Task requirements | Reproduce each line below without any alteration.

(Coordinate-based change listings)

+===+

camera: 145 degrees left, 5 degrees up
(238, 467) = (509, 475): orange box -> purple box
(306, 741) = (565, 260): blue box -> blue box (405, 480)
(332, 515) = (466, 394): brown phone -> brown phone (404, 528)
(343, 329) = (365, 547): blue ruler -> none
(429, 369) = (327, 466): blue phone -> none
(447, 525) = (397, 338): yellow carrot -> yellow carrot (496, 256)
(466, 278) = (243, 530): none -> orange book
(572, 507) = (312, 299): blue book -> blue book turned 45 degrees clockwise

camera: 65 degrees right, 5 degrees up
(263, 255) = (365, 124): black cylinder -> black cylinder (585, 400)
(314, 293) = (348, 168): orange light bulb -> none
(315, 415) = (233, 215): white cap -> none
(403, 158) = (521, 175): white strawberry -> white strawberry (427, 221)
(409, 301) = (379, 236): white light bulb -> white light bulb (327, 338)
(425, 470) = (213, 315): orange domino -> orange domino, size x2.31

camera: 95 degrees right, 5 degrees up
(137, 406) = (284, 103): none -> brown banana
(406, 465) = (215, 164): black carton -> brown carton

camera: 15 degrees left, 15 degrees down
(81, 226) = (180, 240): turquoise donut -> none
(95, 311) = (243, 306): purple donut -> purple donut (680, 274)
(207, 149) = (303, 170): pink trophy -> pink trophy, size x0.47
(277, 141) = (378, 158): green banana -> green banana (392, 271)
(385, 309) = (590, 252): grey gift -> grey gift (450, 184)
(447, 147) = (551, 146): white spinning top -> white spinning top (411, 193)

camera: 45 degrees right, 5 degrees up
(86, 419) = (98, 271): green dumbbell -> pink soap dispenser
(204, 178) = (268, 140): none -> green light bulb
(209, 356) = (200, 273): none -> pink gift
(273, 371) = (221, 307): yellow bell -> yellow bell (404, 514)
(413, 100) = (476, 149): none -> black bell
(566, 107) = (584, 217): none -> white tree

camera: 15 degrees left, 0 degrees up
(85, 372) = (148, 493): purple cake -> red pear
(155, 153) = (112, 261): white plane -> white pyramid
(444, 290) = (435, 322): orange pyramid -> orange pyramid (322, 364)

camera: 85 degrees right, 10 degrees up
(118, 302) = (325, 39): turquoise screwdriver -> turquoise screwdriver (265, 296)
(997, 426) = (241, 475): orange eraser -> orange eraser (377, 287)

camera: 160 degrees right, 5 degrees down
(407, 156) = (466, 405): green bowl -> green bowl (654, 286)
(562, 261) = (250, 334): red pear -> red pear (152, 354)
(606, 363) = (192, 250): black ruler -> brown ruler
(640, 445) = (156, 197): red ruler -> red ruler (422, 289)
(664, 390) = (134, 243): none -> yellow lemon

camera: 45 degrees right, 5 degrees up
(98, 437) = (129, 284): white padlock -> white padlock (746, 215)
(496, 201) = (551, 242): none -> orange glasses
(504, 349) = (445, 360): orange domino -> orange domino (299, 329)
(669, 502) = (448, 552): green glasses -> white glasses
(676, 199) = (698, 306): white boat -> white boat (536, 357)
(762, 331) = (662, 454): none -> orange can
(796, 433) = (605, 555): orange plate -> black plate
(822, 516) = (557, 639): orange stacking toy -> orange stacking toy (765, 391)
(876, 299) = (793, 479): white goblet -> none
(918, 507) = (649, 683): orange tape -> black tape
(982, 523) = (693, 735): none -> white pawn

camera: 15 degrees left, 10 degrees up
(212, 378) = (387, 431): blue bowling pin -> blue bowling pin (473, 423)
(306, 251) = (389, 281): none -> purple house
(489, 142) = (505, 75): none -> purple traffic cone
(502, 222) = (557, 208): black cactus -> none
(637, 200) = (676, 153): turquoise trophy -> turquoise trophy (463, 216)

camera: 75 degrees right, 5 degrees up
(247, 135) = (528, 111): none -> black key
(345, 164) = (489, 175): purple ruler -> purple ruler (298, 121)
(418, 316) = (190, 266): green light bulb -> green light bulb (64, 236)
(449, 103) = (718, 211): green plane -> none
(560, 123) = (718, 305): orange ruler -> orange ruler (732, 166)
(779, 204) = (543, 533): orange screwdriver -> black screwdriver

+===+

Your solution |
camera: 145 degrees left, 5 degrees up
(238, 467) = (509, 475): orange box -> purple box
(306, 741) = (565, 260): blue box -> blue box (405, 480)
(332, 515) = (466, 394): brown phone -> brown phone (404, 528)
(343, 329) = (365, 547): blue ruler -> none
(429, 369) = (327, 466): blue phone -> none
(447, 525) = (397, 338): yellow carrot -> yellow carrot (496, 256)
(466, 278) = (243, 530): none -> orange book
(572, 507) = (312, 299): blue book -> blue book turned 45 degrees clockwise

camera: 65 degrees right, 5 degrees up
(263, 255) = (365, 124): black cylinder -> black cylinder (585, 400)
(314, 293) = (348, 168): orange light bulb -> none
(315, 415) = (233, 215): white cap -> none
(403, 158) = (521, 175): white strawberry -> white strawberry (427, 221)
(409, 301) = (379, 236): white light bulb -> white light bulb (327, 338)
(425, 470) = (213, 315): orange domino -> orange domino, size x2.31

camera: 95 degrees right, 5 degrees up
(137, 406) = (284, 103): none -> brown banana
(406, 465) = (215, 164): black carton -> brown carton

camera: 15 degrees left, 15 degrees down
(81, 226) = (180, 240): turquoise donut -> none
(95, 311) = (243, 306): purple donut -> purple donut (680, 274)
(207, 149) = (303, 170): pink trophy -> pink trophy, size x0.47
(277, 141) = (378, 158): green banana -> green banana (392, 271)
(385, 309) = (590, 252): grey gift -> grey gift (450, 184)
(447, 147) = (551, 146): white spinning top -> white spinning top (411, 193)

camera: 45 degrees right, 5 degrees up
(86, 419) = (98, 271): green dumbbell -> pink soap dispenser
(204, 178) = (268, 140): none -> green light bulb
(209, 356) = (200, 273): none -> pink gift
(273, 371) = (221, 307): yellow bell -> yellow bell (404, 514)
(413, 100) = (476, 149): none -> black bell
(566, 107) = (584, 217): none -> white tree

camera: 15 degrees left, 0 degrees up
(85, 372) = (148, 493): purple cake -> red pear
(155, 153) = (112, 261): white plane -> white pyramid
(444, 290) = (435, 322): orange pyramid -> orange pyramid (322, 364)

camera: 85 degrees right, 10 degrees up
(118, 302) = (325, 39): turquoise screwdriver -> turquoise screwdriver (265, 296)
(997, 426) = (241, 475): orange eraser -> orange eraser (377, 287)

camera: 160 degrees right, 5 degrees down
(407, 156) = (466, 405): green bowl -> green bowl (654, 286)
(562, 261) = (250, 334): red pear -> red pear (152, 354)
(606, 363) = (192, 250): black ruler -> brown ruler
(640, 445) = (156, 197): red ruler -> red ruler (422, 289)
(664, 390) = (134, 243): none -> yellow lemon

camera: 45 degrees right, 5 degrees up
(98, 437) = (129, 284): white padlock -> white padlock (746, 215)
(496, 201) = (551, 242): none -> orange glasses
(504, 349) = (445, 360): orange domino -> orange domino (299, 329)
(669, 502) = (448, 552): green glasses -> white glasses
(676, 199) = (698, 306): white boat -> white boat (536, 357)
(762, 331) = (662, 454): none -> orange can
(796, 433) = (605, 555): orange plate -> black plate
(822, 516) = (557, 639): orange stacking toy -> orange stacking toy (765, 391)
(876, 299) = (793, 479): white goblet -> none
(918, 507) = (649, 683): orange tape -> black tape
(982, 523) = (693, 735): none -> white pawn

camera: 15 degrees left, 10 degrees up
(212, 378) = (387, 431): blue bowling pin -> blue bowling pin (473, 423)
(306, 251) = (389, 281): none -> purple house
(489, 142) = (505, 75): none -> purple traffic cone
(502, 222) = (557, 208): black cactus -> none
(637, 200) = (676, 153): turquoise trophy -> turquoise trophy (463, 216)

camera: 75 degrees right, 5 degrees up
(247, 135) = (528, 111): none -> black key
(345, 164) = (489, 175): purple ruler -> purple ruler (298, 121)
(418, 316) = (190, 266): green light bulb -> green light bulb (64, 236)
(449, 103) = (718, 211): green plane -> none
(560, 123) = (718, 305): orange ruler -> orange ruler (732, 166)
(779, 204) = (543, 533): orange screwdriver -> black screwdriver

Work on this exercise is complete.